TASK OBJECTIVE:
Wherever the string "rotated" shows up in the data below, copy the whole line.

THE RECORDS:
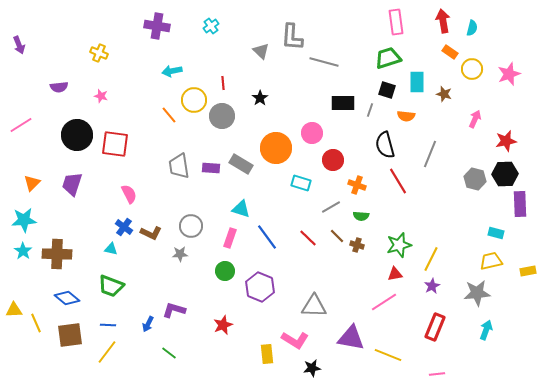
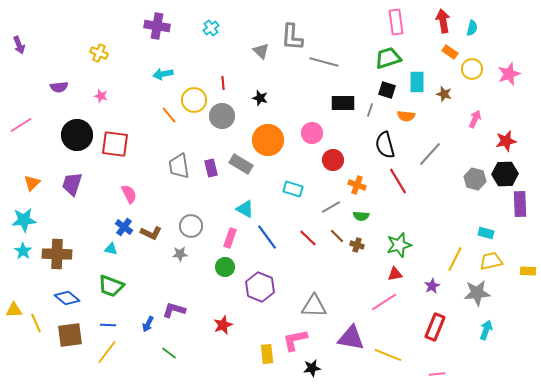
cyan cross at (211, 26): moved 2 px down
cyan arrow at (172, 71): moved 9 px left, 3 px down
black star at (260, 98): rotated 21 degrees counterclockwise
orange circle at (276, 148): moved 8 px left, 8 px up
gray line at (430, 154): rotated 20 degrees clockwise
purple rectangle at (211, 168): rotated 72 degrees clockwise
cyan rectangle at (301, 183): moved 8 px left, 6 px down
cyan triangle at (241, 209): moved 4 px right; rotated 12 degrees clockwise
cyan rectangle at (496, 233): moved 10 px left
yellow line at (431, 259): moved 24 px right
green circle at (225, 271): moved 4 px up
yellow rectangle at (528, 271): rotated 14 degrees clockwise
pink L-shape at (295, 340): rotated 136 degrees clockwise
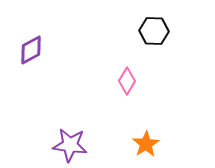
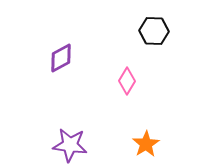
purple diamond: moved 30 px right, 8 px down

ANSWER TO THIS PROBLEM:
black star at (260, 98): rotated 21 degrees counterclockwise
gray line at (430, 154): rotated 20 degrees clockwise
purple rectangle at (211, 168): rotated 72 degrees clockwise
cyan triangle at (241, 209): moved 4 px right; rotated 12 degrees clockwise
yellow rectangle at (528, 271): rotated 14 degrees clockwise
pink L-shape at (295, 340): rotated 136 degrees clockwise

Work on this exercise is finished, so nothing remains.